Listed entries:

--------------------------------

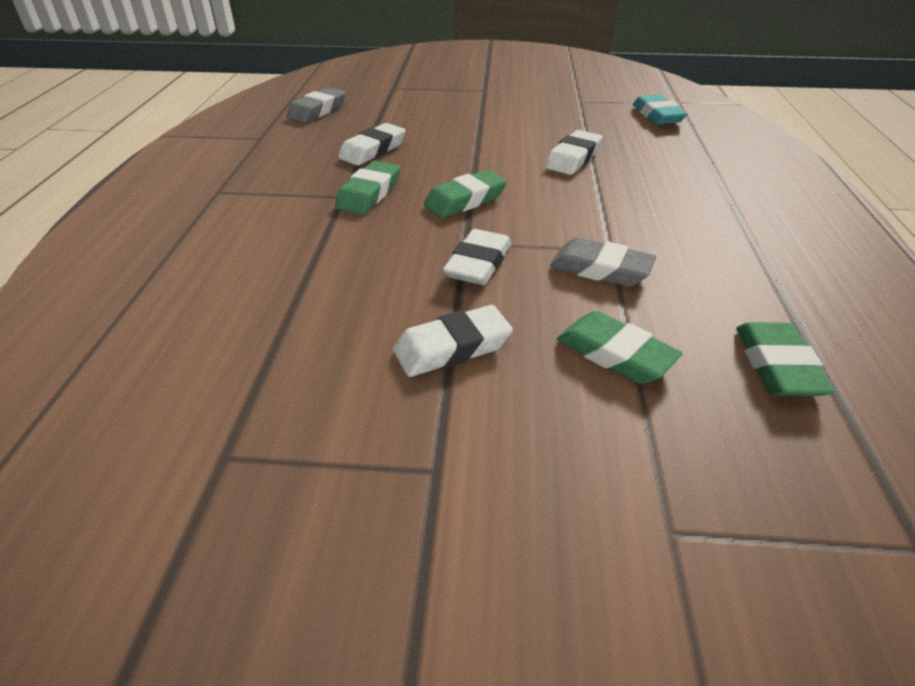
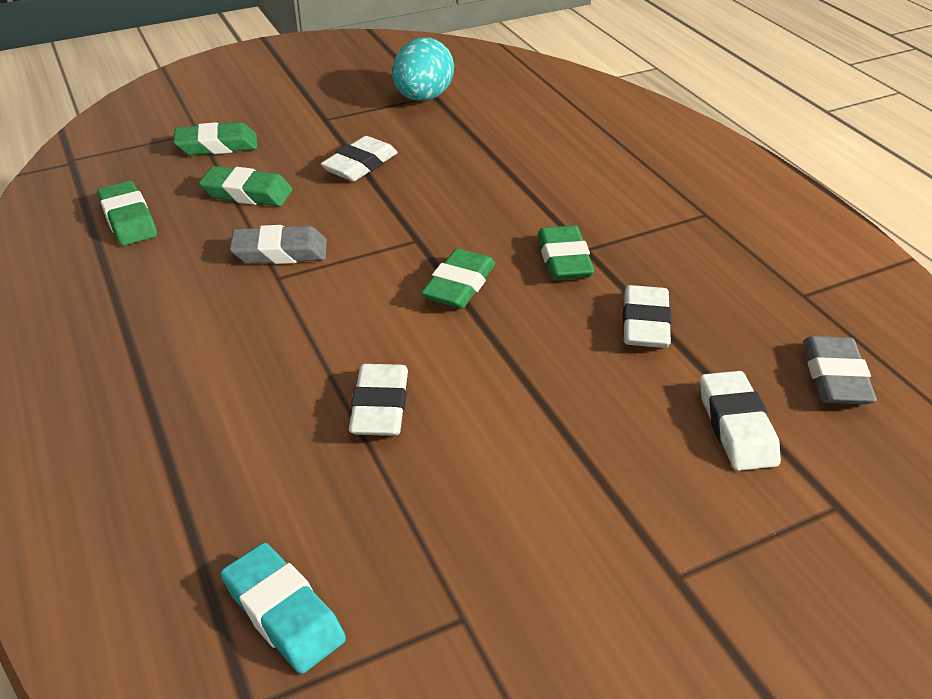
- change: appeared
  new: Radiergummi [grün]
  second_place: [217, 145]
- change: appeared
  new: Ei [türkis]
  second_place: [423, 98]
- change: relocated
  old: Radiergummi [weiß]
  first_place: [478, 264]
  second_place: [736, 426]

--------------------------------

Description of the task:
Write out each entry word for word, images excluded.

Worked solution:
- change: appeared
  new: Radiergummi [grün]
  second_place: [217, 145]
- change: appeared
  new: Ei [türkis]
  second_place: [423, 98]
- change: relocated
  old: Radiergummi [weiß]
  first_place: [478, 264]
  second_place: [736, 426]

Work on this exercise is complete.